The output should match the data below line for line.

#### Data section ####

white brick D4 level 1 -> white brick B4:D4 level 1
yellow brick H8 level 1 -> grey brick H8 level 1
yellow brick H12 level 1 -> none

####

* _Solution_:
white brick D4 level 1 -> white brick B4:D4 level 1
yellow brick H8 level 1 -> grey brick H8 level 1
yellow brick H12 level 1 -> none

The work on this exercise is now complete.